■ Exercise
What you return should match the data below exactly, with no pictures in it.

═══ Exercise data ═══

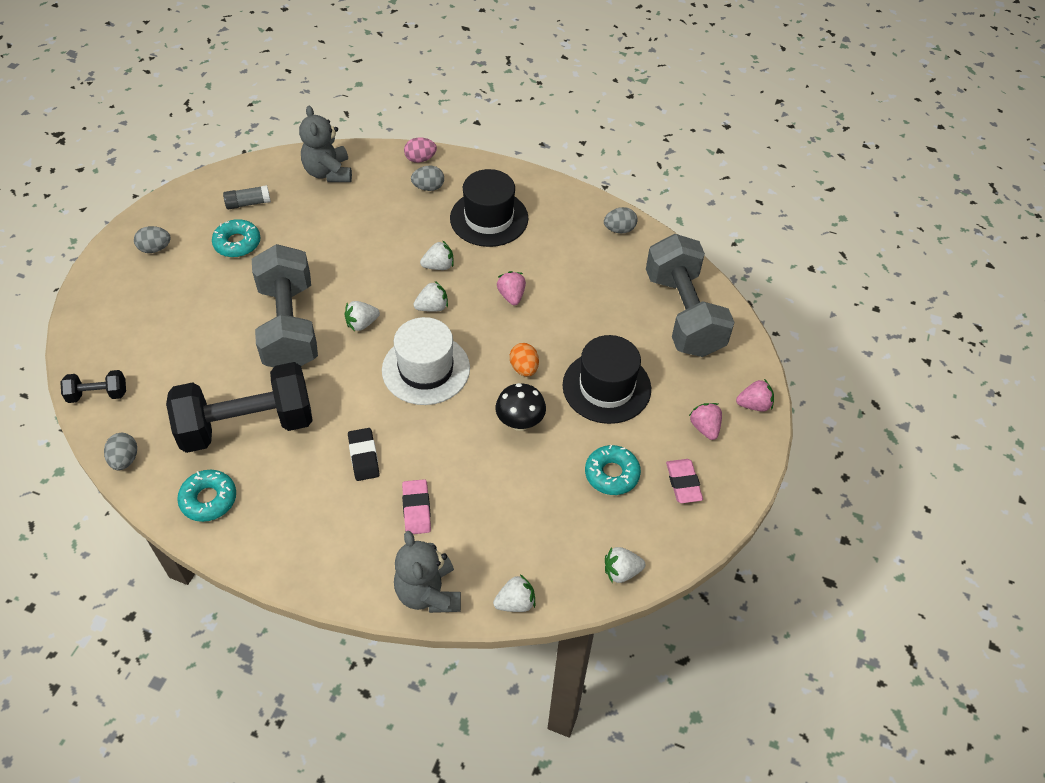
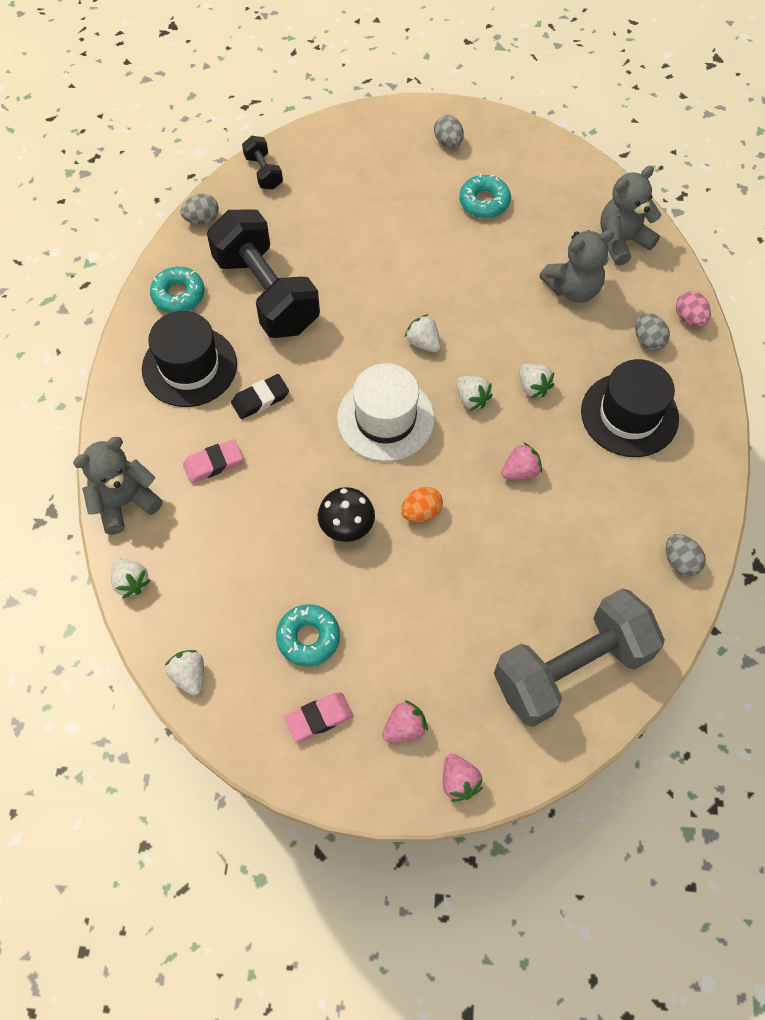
camera: 75 degrees right, 10 degrees up
grey glue stick [223,185,271,209] -> none
grey dumbbell [252,244,318,367] -> none
black hat [563,335,651,424] -> black hat moved to [142,311,237,407]
none -> grey teddy bear [539,230,614,303]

═══

■ Solution to this task
camera: 75 degrees right, 10 degrees up
grey glue stick [223,185,271,209] -> none
grey dumbbell [252,244,318,367] -> none
black hat [563,335,651,424] -> black hat moved to [142,311,237,407]
none -> grey teddy bear [539,230,614,303]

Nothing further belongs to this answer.